Segment Start: THE RECORDS
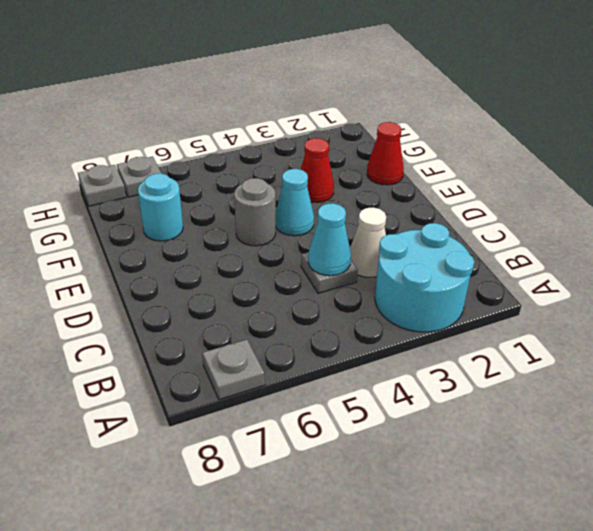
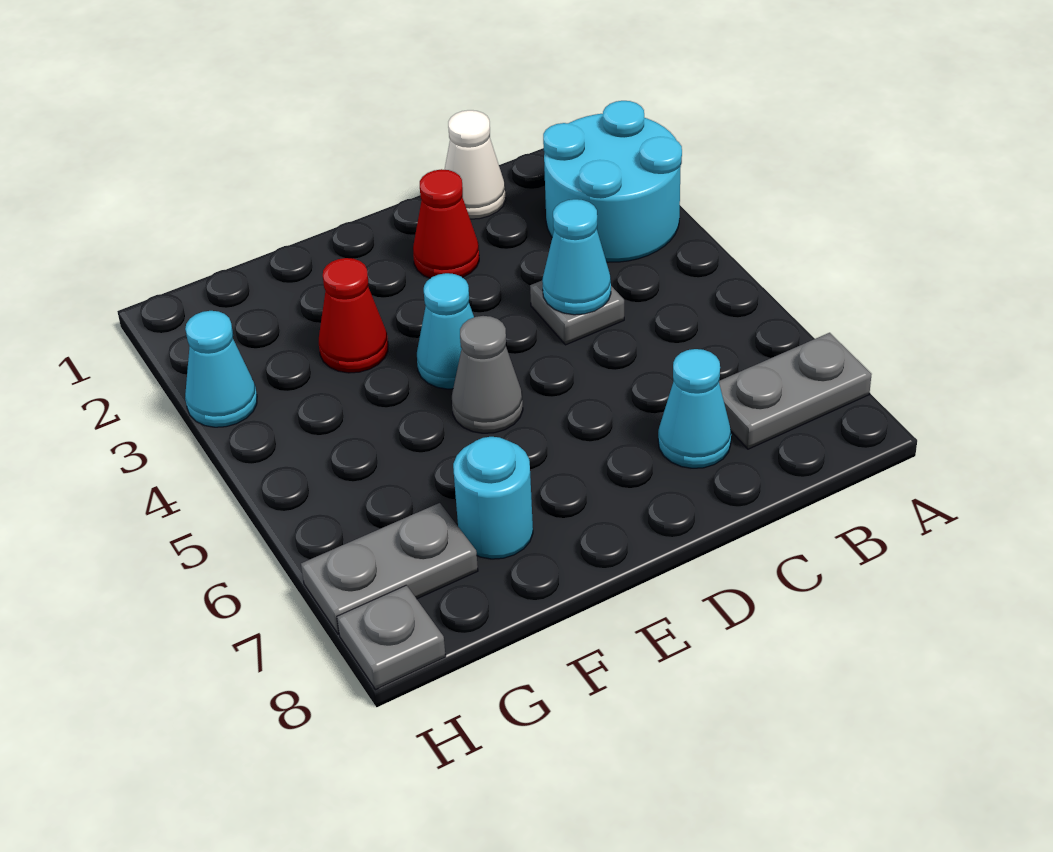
grey plate A7 level 1 -> grey plate A7:B7 level 1
white cone C3 level 1 -> white cone C1 level 1
none -> cyan cone C7 level 1
grey round brick E5 level 1 -> grey cone E5 level 1
red cone F1 level 1 -> red cone D2 level 1
none -> cyan cone H3 level 1
grey plate H7 level 1 -> grey plate G7:H7 level 1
Segment End: THE RECORDS
From the top of the listing above, repeat each line exactly until you reach the line containing "none -> cyan cone H3 level 1", and repeat that one too. Leave the pictures out.

## [SOLUTION TO THIS TASK]
grey plate A7 level 1 -> grey plate A7:B7 level 1
white cone C3 level 1 -> white cone C1 level 1
none -> cyan cone C7 level 1
grey round brick E5 level 1 -> grey cone E5 level 1
red cone F1 level 1 -> red cone D2 level 1
none -> cyan cone H3 level 1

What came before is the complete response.